(Dataset rows)
-------
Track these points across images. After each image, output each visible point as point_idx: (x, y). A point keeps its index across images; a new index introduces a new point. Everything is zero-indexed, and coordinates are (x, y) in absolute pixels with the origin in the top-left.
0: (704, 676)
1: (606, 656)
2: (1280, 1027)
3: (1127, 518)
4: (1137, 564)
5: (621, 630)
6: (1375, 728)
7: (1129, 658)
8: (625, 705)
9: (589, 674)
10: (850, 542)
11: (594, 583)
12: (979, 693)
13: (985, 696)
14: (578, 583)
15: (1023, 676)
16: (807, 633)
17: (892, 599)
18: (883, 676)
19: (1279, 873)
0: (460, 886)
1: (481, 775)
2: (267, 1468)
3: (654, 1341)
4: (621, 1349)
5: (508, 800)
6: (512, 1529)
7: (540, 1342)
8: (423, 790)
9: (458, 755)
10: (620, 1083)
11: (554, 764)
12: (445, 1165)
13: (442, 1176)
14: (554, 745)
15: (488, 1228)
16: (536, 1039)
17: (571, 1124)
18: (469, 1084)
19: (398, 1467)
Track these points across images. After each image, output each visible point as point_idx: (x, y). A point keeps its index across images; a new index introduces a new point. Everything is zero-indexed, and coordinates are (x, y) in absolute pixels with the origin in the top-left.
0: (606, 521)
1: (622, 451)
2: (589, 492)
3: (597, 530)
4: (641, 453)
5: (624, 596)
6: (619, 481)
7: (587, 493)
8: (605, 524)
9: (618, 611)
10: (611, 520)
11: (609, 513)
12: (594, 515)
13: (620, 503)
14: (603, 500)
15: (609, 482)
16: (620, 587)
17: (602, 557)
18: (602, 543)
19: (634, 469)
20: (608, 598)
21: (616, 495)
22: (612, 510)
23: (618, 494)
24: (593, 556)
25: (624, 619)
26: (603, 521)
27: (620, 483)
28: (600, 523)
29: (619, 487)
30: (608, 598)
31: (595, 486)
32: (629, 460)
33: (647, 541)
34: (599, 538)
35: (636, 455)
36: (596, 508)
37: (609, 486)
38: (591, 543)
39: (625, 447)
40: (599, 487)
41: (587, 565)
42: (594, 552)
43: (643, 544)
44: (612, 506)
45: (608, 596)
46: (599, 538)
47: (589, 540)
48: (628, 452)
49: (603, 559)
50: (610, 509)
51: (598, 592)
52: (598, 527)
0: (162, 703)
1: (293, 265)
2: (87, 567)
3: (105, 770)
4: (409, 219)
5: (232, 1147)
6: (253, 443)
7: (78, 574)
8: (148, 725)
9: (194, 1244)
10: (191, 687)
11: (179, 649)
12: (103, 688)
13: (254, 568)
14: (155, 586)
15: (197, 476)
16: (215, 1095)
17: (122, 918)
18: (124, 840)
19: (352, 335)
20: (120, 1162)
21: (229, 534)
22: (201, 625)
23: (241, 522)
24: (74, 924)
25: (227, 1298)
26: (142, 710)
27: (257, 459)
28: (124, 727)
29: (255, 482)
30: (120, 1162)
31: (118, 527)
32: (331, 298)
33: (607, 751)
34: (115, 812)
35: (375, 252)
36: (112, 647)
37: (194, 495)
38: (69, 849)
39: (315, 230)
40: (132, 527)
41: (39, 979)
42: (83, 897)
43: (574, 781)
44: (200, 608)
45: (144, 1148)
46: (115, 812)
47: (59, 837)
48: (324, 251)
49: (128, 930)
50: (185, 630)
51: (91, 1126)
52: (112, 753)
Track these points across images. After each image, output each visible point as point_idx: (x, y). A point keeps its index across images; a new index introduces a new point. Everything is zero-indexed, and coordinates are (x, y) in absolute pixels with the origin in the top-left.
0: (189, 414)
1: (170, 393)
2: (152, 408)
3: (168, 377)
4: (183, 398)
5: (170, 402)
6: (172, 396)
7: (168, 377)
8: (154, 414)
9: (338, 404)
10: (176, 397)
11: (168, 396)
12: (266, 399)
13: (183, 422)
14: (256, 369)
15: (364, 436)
-------
Reproduce the whole listing above verbatim, line for line.

Track these points across images. After each image, output each visible point as point_idx: (x, y). A point keeps its index across images; a new index introduces a new point. Everything is zero-indexed, and coordinates are (x, y) in absolute pixels with the origin in the top-left.
0: (704, 676)
1: (606, 656)
2: (1280, 1027)
3: (1127, 518)
4: (1137, 564)
5: (621, 630)
6: (1375, 728)
7: (1129, 658)
8: (625, 705)
9: (589, 674)
10: (850, 542)
11: (594, 583)
12: (979, 693)
13: (985, 696)
14: (578, 583)
15: (1023, 676)
16: (807, 633)
17: (892, 599)
18: (883, 676)
19: (1279, 873)
0: (460, 886)
1: (481, 775)
2: (267, 1468)
3: (654, 1341)
4: (621, 1349)
5: (508, 800)
6: (512, 1529)
7: (540, 1342)
8: (423, 790)
9: (458, 755)
10: (620, 1083)
11: (554, 764)
12: (445, 1165)
13: (442, 1176)
14: (554, 745)
15: (488, 1228)
16: (536, 1039)
17: (571, 1124)
18: (469, 1084)
19: (398, 1467)
Track these points across images. After each image, output each visible point as point_idx: (x, y). A point keeps its index across images; a new index introduces a new point. Everything is zero-indexed, and coordinates are (x, y) in absolute pixels with the origin in the top-left.
0: (606, 521)
1: (622, 451)
2: (589, 492)
3: (597, 530)
4: (641, 453)
5: (624, 596)
6: (619, 481)
7: (587, 493)
8: (605, 524)
9: (618, 611)
10: (611, 520)
11: (609, 513)
12: (594, 515)
13: (620, 503)
14: (603, 500)
15: (609, 482)
16: (620, 587)
17: (602, 557)
18: (602, 543)
19: (634, 469)
20: (608, 598)
21: (616, 495)
22: (612, 510)
23: (618, 494)
24: (593, 556)
25: (624, 619)
26: (603, 521)
27: (620, 483)
28: (600, 523)
29: (619, 487)
30: (608, 598)
31: (595, 486)
32: (629, 460)
33: (647, 541)
34: (599, 538)
35: (636, 455)
36: (596, 508)
37: (609, 486)
38: (591, 543)
39: (625, 447)
40: (599, 487)
41: (587, 565)
42: (594, 552)
43: (643, 544)
44: (612, 506)
45: (608, 596)
46: (599, 538)
47: (589, 540)
48: (628, 452)
49: (603, 559)
50: (610, 509)
51: (598, 592)
52: (598, 527)
0: (162, 703)
1: (293, 265)
2: (87, 567)
3: (105, 770)
4: (409, 219)
5: (232, 1147)
6: (253, 443)
7: (78, 574)
8: (148, 725)
9: (194, 1244)
10: (191, 687)
11: (179, 649)
12: (103, 688)
13: (254, 568)
14: (155, 586)
15: (197, 476)
16: (215, 1095)
17: (122, 918)
18: (124, 840)
19: (352, 335)
20: (120, 1162)
21: (229, 534)
22: (201, 625)
23: (241, 522)
24: (74, 924)
25: (227, 1298)
26: (142, 710)
27: (257, 459)
28: (124, 727)
29: (255, 482)
30: (120, 1162)
31: (118, 527)
32: (331, 298)
33: (607, 751)
34: (115, 812)
35: (375, 252)
36: (112, 647)
37: (194, 495)
38: (69, 849)
39: (315, 230)
40: (132, 527)
41: (39, 979)
42: (83, 897)
43: (574, 781)
44: (200, 608)
45: (144, 1148)
46: (115, 812)
47: (59, 837)
48: (324, 251)
49: (128, 930)
50: (185, 630)
51: (91, 1126)
52: (112, 753)
Track these points across images. After each image, output each visible point as point_idx: (x, y). A point keeps its index across images; a new index introduces a new point. Everything is zero-indexed, and coordinates are (x, y) in absolute pixels with the origin in the top-left.
0: (189, 414)
1: (170, 393)
2: (152, 408)
3: (168, 377)
4: (183, 398)
5: (170, 402)
6: (172, 396)
7: (168, 377)
8: (154, 414)
9: (338, 404)
10: (176, 397)
11: (168, 396)
12: (266, 399)
13: (183, 422)
14: (256, 369)
15: (364, 436)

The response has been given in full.